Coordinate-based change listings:
[Start of Attachment]

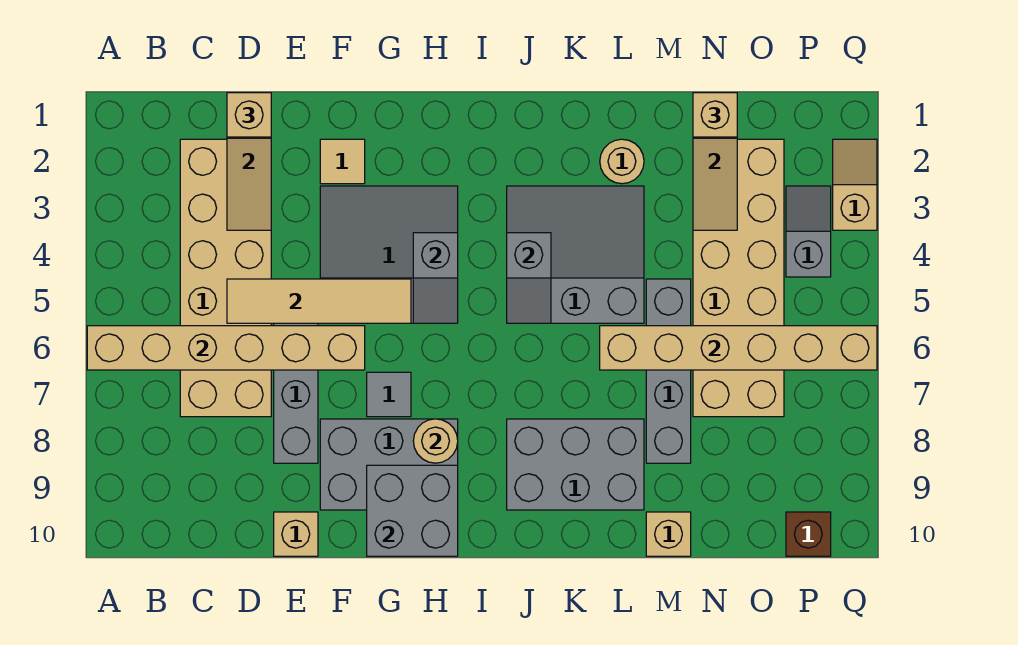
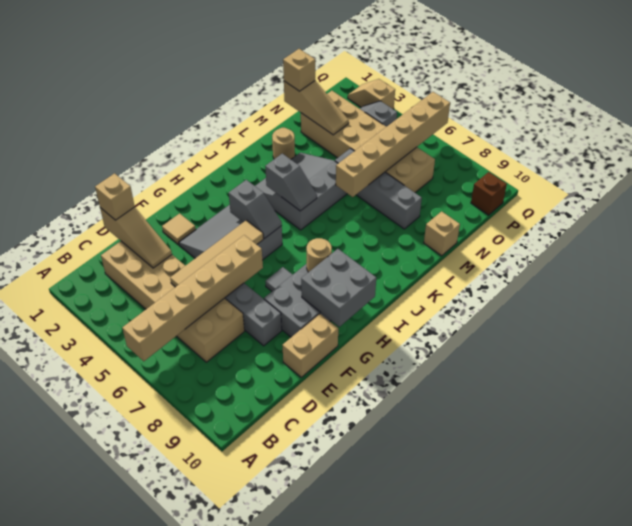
tan brick E10 level 1 -> tan brick E10:F10 level 1
grey brick J8:L9 level 1 -> none

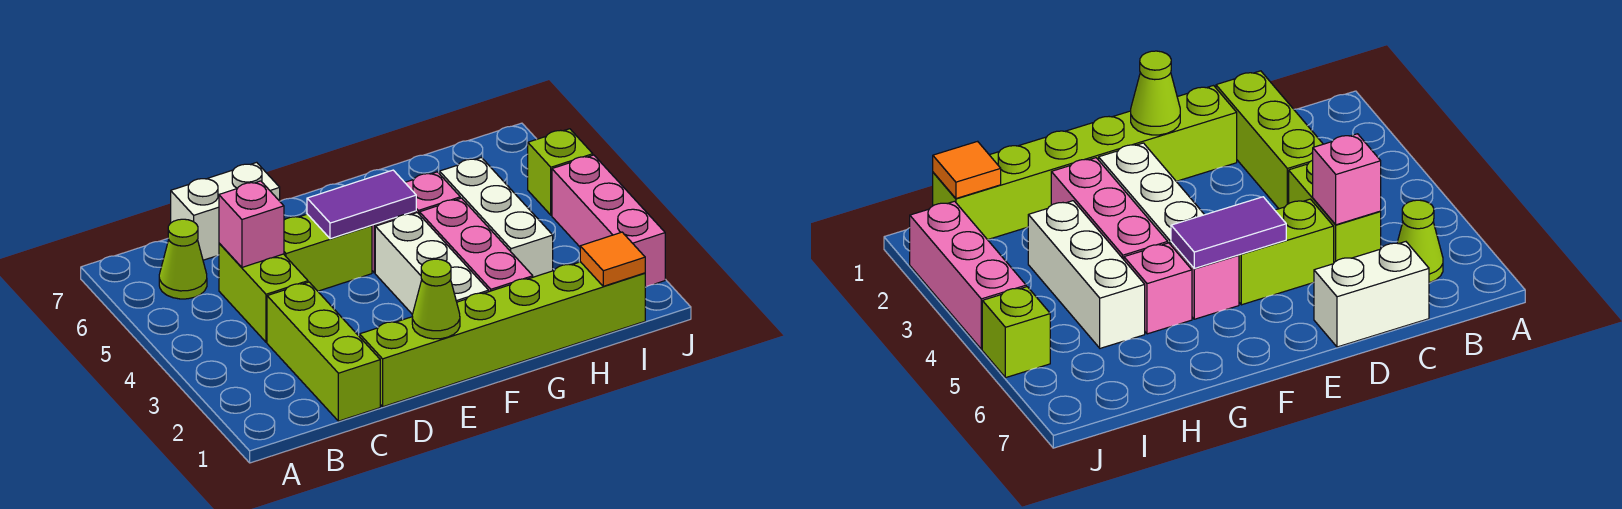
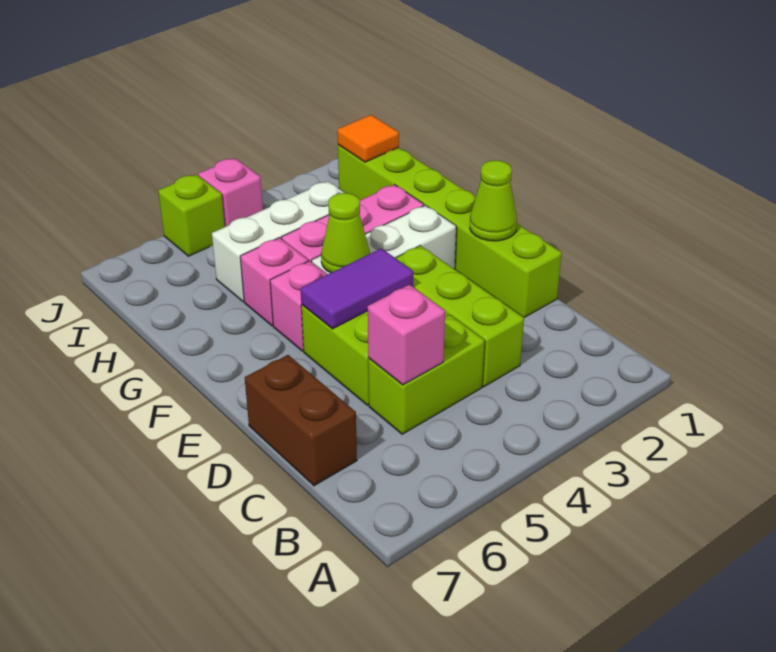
lime cone B6 level 1 -> lime cone F4 level 2
lime brick C1:C3 level 1 -> lime brick C3:E3 level 1
white brick C7:D7 level 1 -> brown brick C7:D7 level 1
purple tile E5:F5 level 2 -> purple tile E4:E5 level 2
pink brick J2:J4 level 1 -> pink brick J4 level 1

[End of Attachment]

Exactly as written, return each line above and leave the pictures behind.

tan brick E10 level 1 -> tan brick E10:F10 level 1
grey brick J8:L9 level 1 -> none

lime cone B6 level 1 -> lime cone F4 level 2
lime brick C1:C3 level 1 -> lime brick C3:E3 level 1
white brick C7:D7 level 1 -> brown brick C7:D7 level 1
purple tile E5:F5 level 2 -> purple tile E4:E5 level 2
pink brick J2:J4 level 1 -> pink brick J4 level 1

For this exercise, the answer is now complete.